Nothing but an exact copy of the data should be given.

-*-

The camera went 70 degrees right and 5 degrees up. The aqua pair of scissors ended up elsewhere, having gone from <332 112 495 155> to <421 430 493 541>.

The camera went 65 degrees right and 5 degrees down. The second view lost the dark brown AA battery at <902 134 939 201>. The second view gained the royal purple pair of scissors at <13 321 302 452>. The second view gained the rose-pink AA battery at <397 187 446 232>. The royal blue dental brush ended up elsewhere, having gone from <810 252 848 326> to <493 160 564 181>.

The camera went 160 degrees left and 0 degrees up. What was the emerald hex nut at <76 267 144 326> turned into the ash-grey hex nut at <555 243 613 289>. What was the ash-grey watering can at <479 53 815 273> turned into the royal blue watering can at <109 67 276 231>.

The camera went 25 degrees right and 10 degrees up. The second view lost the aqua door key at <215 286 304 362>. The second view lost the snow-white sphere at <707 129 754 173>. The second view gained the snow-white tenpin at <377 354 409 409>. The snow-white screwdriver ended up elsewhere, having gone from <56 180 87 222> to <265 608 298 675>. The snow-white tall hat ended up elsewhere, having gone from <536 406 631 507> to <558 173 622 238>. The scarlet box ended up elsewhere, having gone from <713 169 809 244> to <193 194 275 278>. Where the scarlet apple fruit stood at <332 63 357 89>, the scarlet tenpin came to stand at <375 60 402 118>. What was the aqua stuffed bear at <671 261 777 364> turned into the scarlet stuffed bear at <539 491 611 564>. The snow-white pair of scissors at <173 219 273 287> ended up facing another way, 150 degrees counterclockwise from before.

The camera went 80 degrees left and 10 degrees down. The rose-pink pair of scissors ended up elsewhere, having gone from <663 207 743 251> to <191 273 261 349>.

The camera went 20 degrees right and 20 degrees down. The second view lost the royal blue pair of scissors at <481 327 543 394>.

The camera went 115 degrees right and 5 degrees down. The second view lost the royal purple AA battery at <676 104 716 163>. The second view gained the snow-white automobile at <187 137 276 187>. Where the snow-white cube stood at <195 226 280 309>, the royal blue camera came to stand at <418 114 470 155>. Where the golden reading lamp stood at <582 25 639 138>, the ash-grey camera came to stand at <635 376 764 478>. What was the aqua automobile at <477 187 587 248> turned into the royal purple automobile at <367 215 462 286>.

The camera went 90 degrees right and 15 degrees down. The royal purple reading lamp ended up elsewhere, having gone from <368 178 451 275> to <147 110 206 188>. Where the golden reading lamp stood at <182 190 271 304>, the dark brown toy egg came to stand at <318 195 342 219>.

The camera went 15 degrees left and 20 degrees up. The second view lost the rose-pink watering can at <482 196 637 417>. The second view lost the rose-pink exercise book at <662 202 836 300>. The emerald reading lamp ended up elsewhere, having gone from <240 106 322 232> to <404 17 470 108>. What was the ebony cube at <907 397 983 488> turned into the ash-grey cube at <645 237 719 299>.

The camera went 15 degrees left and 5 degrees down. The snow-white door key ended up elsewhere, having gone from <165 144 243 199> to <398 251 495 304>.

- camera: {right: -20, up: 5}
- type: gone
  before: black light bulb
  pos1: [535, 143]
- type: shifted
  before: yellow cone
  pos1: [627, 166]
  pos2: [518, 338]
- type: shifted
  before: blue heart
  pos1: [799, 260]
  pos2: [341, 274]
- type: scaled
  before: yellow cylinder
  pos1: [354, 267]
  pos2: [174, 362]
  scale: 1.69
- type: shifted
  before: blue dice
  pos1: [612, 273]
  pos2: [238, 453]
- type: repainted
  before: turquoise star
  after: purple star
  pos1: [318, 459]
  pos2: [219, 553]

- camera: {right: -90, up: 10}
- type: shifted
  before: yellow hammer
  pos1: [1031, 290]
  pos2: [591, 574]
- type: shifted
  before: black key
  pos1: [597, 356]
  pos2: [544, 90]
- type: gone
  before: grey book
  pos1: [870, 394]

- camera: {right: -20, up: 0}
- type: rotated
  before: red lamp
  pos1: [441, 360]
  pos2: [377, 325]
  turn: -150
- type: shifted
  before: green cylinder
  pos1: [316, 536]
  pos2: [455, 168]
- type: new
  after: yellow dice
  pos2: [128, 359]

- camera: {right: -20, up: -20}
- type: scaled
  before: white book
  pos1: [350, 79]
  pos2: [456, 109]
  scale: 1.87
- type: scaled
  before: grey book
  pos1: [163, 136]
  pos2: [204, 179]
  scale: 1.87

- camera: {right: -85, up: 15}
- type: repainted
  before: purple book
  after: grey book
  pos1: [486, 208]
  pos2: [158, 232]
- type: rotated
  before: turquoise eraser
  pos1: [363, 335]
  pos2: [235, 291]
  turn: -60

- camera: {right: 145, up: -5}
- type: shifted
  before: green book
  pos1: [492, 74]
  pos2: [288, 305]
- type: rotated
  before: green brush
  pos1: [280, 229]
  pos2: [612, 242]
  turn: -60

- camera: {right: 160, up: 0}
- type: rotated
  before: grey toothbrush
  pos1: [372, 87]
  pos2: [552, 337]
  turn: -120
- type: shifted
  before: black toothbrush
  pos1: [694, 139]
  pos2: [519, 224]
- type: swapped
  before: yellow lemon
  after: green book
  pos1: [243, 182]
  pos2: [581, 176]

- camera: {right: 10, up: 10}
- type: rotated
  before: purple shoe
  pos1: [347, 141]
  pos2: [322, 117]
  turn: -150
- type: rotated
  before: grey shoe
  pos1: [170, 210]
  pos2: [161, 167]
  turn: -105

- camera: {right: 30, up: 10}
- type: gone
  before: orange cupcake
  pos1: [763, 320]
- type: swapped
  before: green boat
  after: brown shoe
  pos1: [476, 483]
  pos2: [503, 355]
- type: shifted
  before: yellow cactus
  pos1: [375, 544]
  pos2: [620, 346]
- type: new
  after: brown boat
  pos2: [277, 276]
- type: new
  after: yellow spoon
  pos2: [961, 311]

-*-

» RESPONSE TO THE TASK
The camera went 70 degrees right and 5 degrees up. The aqua pair of scissors ended up elsewhere, having gone from <332 112 495 155> to <421 430 493 541>.

The camera went 65 degrees right and 5 degrees down. The second view lost the dark brown AA battery at <902 134 939 201>. The second view gained the royal purple pair of scissors at <13 321 302 452>. The second view gained the rose-pink AA battery at <397 187 446 232>. The royal blue dental brush ended up elsewhere, having gone from <810 252 848 326> to <493 160 564 181>.

The camera went 160 degrees left and 0 degrees up. What was the emerald hex nut at <76 267 144 326> turned into the ash-grey hex nut at <555 243 613 289>. What was the ash-grey watering can at <479 53 815 273> turned into the royal blue watering can at <109 67 276 231>.

The camera went 25 degrees right and 10 degrees up. The second view lost the aqua door key at <215 286 304 362>. The second view lost the snow-white sphere at <707 129 754 173>. The second view gained the snow-white tenpin at <377 354 409 409>. The snow-white screwdriver ended up elsewhere, having gone from <56 180 87 222> to <265 608 298 675>. The snow-white tall hat ended up elsewhere, having gone from <536 406 631 507> to <558 173 622 238>. The scarlet box ended up elsewhere, having gone from <713 169 809 244> to <193 194 275 278>. Where the scarlet apple fruit stood at <332 63 357 89>, the scarlet tenpin came to stand at <375 60 402 118>. What was the aqua stuffed bear at <671 261 777 364> turned into the scarlet stuffed bear at <539 491 611 564>. The snow-white pair of scissors at <173 219 273 287> ended up facing another way, 150 degrees counterclockwise from before.

The camera went 80 degrees left and 10 degrees down. The rose-pink pair of scissors ended up elsewhere, having gone from <663 207 743 251> to <191 273 261 349>.

The camera went 20 degrees right and 20 degrees down. The second view lost the royal blue pair of scissors at <481 327 543 394>.

The camera went 115 degrees right and 5 degrees down. The second view lost the royal purple AA battery at <676 104 716 163>. The second view gained the snow-white automobile at <187 137 276 187>. Where the snow-white cube stood at <195 226 280 309>, the royal blue camera came to stand at <418 114 470 155>. Where the golden reading lamp stood at <582 25 639 138>, the ash-grey camera came to stand at <635 376 764 478>. What was the aqua automobile at <477 187 587 248> turned into the royal purple automobile at <367 215 462 286>.

The camera went 90 degrees right and 15 degrees down. The royal purple reading lamp ended up elsewhere, having gone from <368 178 451 275> to <147 110 206 188>. Where the golden reading lamp stood at <182 190 271 304>, the dark brown toy egg came to stand at <318 195 342 219>.

The camera went 15 degrees left and 20 degrees up. The second view lost the rose-pink watering can at <482 196 637 417>. The second view lost the rose-pink exercise book at <662 202 836 300>. The emerald reading lamp ended up elsewhere, having gone from <240 106 322 232> to <404 17 470 108>. What was the ebony cube at <907 397 983 488> turned into the ash-grey cube at <645 237 719 299>.

The camera went 15 degrees left and 5 degrees down. The snow-white door key ended up elsewhere, having gone from <165 144 243 199> to <398 251 495 304>.

- camera: {right: -20, up: 5}
- type: gone
  before: black light bulb
  pos1: [535, 143]
- type: shifted
  before: yellow cone
  pos1: [627, 166]
  pos2: [518, 338]
- type: shifted
  before: blue heart
  pos1: [799, 260]
  pos2: [341, 274]
- type: scaled
  before: yellow cylinder
  pos1: [354, 267]
  pos2: [174, 362]
  scale: 1.69
- type: shifted
  before: blue dice
  pos1: [612, 273]
  pos2: [238, 453]
- type: repainted
  before: turquoise star
  after: purple star
  pos1: [318, 459]
  pos2: [219, 553]

- camera: {right: -90, up: 10}
- type: shifted
  before: yellow hammer
  pos1: [1031, 290]
  pos2: [591, 574]
- type: shifted
  before: black key
  pos1: [597, 356]
  pos2: [544, 90]
- type: gone
  before: grey book
  pos1: [870, 394]

- camera: {right: -20, up: 0}
- type: rotated
  before: red lamp
  pos1: [441, 360]
  pos2: [377, 325]
  turn: -150
- type: shifted
  before: green cylinder
  pos1: [316, 536]
  pos2: [455, 168]
- type: new
  after: yellow dice
  pos2: [128, 359]

- camera: {right: -20, up: -20}
- type: scaled
  before: white book
  pos1: [350, 79]
  pos2: [456, 109]
  scale: 1.87
- type: scaled
  before: grey book
  pos1: [163, 136]
  pos2: [204, 179]
  scale: 1.87

- camera: {right: -85, up: 15}
- type: repainted
  before: purple book
  after: grey book
  pos1: [486, 208]
  pos2: [158, 232]
- type: rotated
  before: turquoise eraser
  pos1: [363, 335]
  pos2: [235, 291]
  turn: -60

- camera: {right: 145, up: -5}
- type: shifted
  before: green book
  pos1: [492, 74]
  pos2: [288, 305]
- type: rotated
  before: green brush
  pos1: [280, 229]
  pos2: [612, 242]
  turn: -60

- camera: {right: 160, up: 0}
- type: rotated
  before: grey toothbrush
  pos1: [372, 87]
  pos2: [552, 337]
  turn: -120
- type: shifted
  before: black toothbrush
  pos1: [694, 139]
  pos2: [519, 224]
- type: swapped
  before: yellow lemon
  after: green book
  pos1: [243, 182]
  pos2: [581, 176]

- camera: {right: 10, up: 10}
- type: rotated
  before: purple shoe
  pos1: [347, 141]
  pos2: [322, 117]
  turn: -150
- type: rotated
  before: grey shoe
  pos1: [170, 210]
  pos2: [161, 167]
  turn: -105

- camera: {right: 30, up: 10}
- type: gone
  before: orange cupcake
  pos1: [763, 320]
- type: swapped
  before: green boat
  after: brown shoe
  pos1: [476, 483]
  pos2: [503, 355]
- type: shifted
  before: yellow cactus
  pos1: [375, 544]
  pos2: [620, 346]
- type: new
  after: brown boat
  pos2: [277, 276]
- type: new
  after: yellow spoon
  pos2: [961, 311]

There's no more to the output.